Exercise>
Please present all of the records below as a Markdown table with the columns Row and Line, giving each line its own numbered row and leaving out blank lines.

Data entries>
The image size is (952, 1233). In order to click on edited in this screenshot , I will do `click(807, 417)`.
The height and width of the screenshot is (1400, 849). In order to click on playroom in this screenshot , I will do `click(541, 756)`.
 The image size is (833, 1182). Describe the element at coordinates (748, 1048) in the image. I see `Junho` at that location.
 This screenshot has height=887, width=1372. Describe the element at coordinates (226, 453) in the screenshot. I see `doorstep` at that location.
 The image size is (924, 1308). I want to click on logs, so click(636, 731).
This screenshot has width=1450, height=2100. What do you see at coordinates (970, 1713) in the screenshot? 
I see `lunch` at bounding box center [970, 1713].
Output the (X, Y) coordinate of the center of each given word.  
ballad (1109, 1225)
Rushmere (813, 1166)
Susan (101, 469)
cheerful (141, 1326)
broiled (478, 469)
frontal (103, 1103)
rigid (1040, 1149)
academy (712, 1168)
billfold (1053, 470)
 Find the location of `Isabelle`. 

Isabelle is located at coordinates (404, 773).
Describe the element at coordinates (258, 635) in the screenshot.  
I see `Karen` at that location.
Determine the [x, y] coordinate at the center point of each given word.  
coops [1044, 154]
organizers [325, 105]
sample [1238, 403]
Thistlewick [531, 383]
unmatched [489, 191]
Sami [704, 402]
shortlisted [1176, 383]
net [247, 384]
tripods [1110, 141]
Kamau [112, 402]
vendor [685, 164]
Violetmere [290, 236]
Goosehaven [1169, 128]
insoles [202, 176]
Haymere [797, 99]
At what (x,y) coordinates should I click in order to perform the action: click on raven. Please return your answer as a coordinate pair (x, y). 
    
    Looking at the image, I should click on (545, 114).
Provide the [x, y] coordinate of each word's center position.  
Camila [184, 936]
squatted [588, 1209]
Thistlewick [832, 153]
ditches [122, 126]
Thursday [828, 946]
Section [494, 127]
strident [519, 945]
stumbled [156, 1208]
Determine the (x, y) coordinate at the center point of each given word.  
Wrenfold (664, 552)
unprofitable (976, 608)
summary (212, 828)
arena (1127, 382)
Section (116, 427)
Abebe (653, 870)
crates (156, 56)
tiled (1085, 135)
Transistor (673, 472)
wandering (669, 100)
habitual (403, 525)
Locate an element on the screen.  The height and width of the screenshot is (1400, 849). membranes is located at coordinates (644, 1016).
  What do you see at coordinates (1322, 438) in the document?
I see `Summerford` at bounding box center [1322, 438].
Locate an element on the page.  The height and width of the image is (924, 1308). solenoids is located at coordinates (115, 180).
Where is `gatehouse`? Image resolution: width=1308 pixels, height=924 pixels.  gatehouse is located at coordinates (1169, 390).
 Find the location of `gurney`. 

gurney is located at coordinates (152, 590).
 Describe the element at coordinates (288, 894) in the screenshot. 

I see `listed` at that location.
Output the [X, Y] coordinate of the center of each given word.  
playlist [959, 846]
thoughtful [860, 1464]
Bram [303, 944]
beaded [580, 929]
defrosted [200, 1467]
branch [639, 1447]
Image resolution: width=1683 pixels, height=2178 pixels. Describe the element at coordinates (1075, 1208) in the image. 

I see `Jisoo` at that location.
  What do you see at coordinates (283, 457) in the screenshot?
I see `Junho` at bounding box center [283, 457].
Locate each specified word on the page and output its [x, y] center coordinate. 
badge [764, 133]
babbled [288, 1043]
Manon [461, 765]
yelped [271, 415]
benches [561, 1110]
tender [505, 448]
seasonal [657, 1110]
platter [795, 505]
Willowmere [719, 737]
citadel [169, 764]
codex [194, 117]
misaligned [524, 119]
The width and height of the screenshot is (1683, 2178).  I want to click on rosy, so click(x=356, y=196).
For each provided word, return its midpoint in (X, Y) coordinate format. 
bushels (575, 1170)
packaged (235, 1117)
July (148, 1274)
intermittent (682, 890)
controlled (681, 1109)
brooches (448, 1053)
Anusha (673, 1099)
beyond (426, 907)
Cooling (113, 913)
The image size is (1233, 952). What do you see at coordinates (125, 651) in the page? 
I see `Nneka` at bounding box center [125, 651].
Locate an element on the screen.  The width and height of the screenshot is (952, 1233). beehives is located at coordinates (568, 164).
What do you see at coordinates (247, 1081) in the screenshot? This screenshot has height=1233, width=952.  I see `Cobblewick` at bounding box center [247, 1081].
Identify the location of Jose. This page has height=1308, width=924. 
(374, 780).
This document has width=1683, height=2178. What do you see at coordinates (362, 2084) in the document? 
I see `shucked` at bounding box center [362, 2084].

Correct output>
| Row | Line |
|---|---|
| 1 | The image size is (952, 1233). In order to click on edited in this screenshot , I will do `click(807, 417)`. |
| 2 | The height and width of the screenshot is (1400, 849). In order to click on playroom in this screenshot , I will do `click(541, 756)`. |
| 3 |  The image size is (833, 1182). Describe the element at coordinates (748, 1048) in the image. I see `Junho` at that location. |
| 4 |  This screenshot has height=887, width=1372. Describe the element at coordinates (226, 453) in the screenshot. I see `doorstep` at that location. |
| 5 |  The image size is (924, 1308). I want to click on logs, so click(636, 731). |
| 6 | This screenshot has width=1450, height=2100. What do you see at coordinates (970, 1713) in the screenshot?  |
| 7 | I see `lunch` at bounding box center [970, 1713]. |
| 8 | Output the (X, Y) coordinate of the center of each given word.   |
| 9 | ballad (1109, 1225) |
| 10 | Rushmere (813, 1166) |
| 11 | Susan (101, 469) |
| 12 | cheerful (141, 1326) |
| 13 | broiled (478, 469) |
| 14 | frontal (103, 1103) |
| 15 | rigid (1040, 1149) |
| 16 | academy (712, 1168) |
| 17 | billfold (1053, 470) |
| 18 |  Find the location of `Isabelle`.  |
| 19 | Isabelle is located at coordinates (404, 773). |
| 20 | Describe the element at coordinates (258, 635) in the screenshot.   |
| 21 | I see `Karen` at that location. |
| 22 | Determine the [x, y] coordinate at the center point of each given word.   |
| 23 | coops [1044, 154] |
| 24 | organizers [325, 105] |
| 25 | sample [1238, 403] |
| 26 | Thistlewick [531, 383] |
| 27 | unmatched [489, 191] |
| 28 | Sami [704, 402] |
| 29 | shortlisted [1176, 383] |
| 30 | net [247, 384] |
| 31 | tripods [1110, 141] |
| 32 | Kamau [112, 402] |
| 33 | vendor [685, 164] |
| 34 | Violetmere [290, 236] |
| 35 | Goosehaven [1169, 128] |
| 36 | insoles [202, 176] |
| 37 | Haymere [797, 99] |
| 38 | At what (x,y) coordinates should I click in order to perform the action: click on raven. Please return your answer as a coordinate pair (x, y).  |
| 39 |     Looking at the image, I should click on (545, 114). |
| 40 | Provide the [x, y] coordinate of each word's center position.   |
| 41 | Camila [184, 936] |
| 42 | squatted [588, 1209] |
| 43 | Thistlewick [832, 153] |
| 44 | ditches [122, 126] |
| 45 | Thursday [828, 946] |
| 46 | Section [494, 127] |
| 47 | strident [519, 945] |
| 48 | stumbled [156, 1208] |
| 49 | Determine the (x, y) coordinate at the center point of each given word.   |
| 50 | Wrenfold (664, 552) |
| 51 | unprofitable (976, 608) |
| 52 | summary (212, 828) |
| 53 | arena (1127, 382) |
| 54 | Section (116, 427) |
| 55 | Abebe (653, 870) |
| 56 | crates (156, 56) |
| 57 | tiled (1085, 135) |
| 58 | Transistor (673, 472) |
| 59 | wandering (669, 100) |
| 60 | habitual (403, 525) |
| 61 | Locate an element on the screen.  The height and width of the screenshot is (1400, 849). membranes is located at coordinates (644, 1016). |
| 62 |   What do you see at coordinates (1322, 438) in the document? |
| 63 | I see `Summerford` at bounding box center [1322, 438]. |
| 64 | Locate an element on the page.  The height and width of the image is (924, 1308). solenoids is located at coordinates (115, 180). |
| 65 | Where is `gatehouse`? Image resolution: width=1308 pixels, height=924 pixels.  gatehouse is located at coordinates (1169, 390). |
| 66 |  Find the location of `gurney`.  |
| 67 | gurney is located at coordinates (152, 590). |
| 68 |  Describe the element at coordinates (288, 894) in the screenshot.  |
| 69 | I see `listed` at that location. |
| 70 | Output the [X, Y] coordinate of the center of each given word.   |
| 71 | playlist [959, 846] |
| 72 | thoughtful [860, 1464] |
| 73 | Bram [303, 944] |
| 74 | beaded [580, 929] |
| 75 | defrosted [200, 1467] |
| 76 | branch [639, 1447] |
| 77 | Image resolution: width=1683 pixels, height=2178 pixels. Describe the element at coordinates (1075, 1208) in the image.  |
| 78 | I see `Jisoo` at that location. |
| 79 |   What do you see at coordinates (283, 457) in the screenshot? |
| 80 | I see `Junho` at bounding box center [283, 457]. |
| 81 | Locate each specified word on the page and output its [x, y] center coordinate.  |
| 82 | badge [764, 133] |
| 83 | babbled [288, 1043] |
| 84 | Manon [461, 765] |
| 85 | yelped [271, 415] |
| 86 | benches [561, 1110] |
| 87 | tender [505, 448] |
| 88 | seasonal [657, 1110] |
| 89 | platter [795, 505] |
| 90 | Willowmere [719, 737] |
| 91 | citadel [169, 764] |
| 92 | codex [194, 117] |
| 93 | misaligned [524, 119] |
| 94 | The width and height of the screenshot is (1683, 2178).  I want to click on rosy, so click(x=356, y=196). |
| 95 | For each provided word, return its midpoint in (X, Y) coordinate format.  |
| 96 | bushels (575, 1170) |
| 97 | packaged (235, 1117) |
| 98 | July (148, 1274) |
| 99 | intermittent (682, 890) |
| 100 | controlled (681, 1109) |
| 101 | brooches (448, 1053) |
| 102 | Anusha (673, 1099) |
| 103 | beyond (426, 907) |
| 104 | Cooling (113, 913) |
| 105 | The image size is (1233, 952). What do you see at coordinates (125, 651) in the page?  |
| 106 | I see `Nneka` at bounding box center [125, 651]. |
| 107 | Locate an element on the screen.  The width and height of the screenshot is (952, 1233). beehives is located at coordinates (568, 164). |
| 108 | What do you see at coordinates (247, 1081) in the screenshot? This screenshot has height=1233, width=952.  I see `Cobblewick` at bounding box center [247, 1081]. |
| 109 | Identify the location of Jose. This page has height=1308, width=924.  |
| 110 | (374, 780). |
| 111 | This document has width=1683, height=2178. What do you see at coordinates (362, 2084) in the document?  |
| 112 | I see `shucked` at bounding box center [362, 2084]. |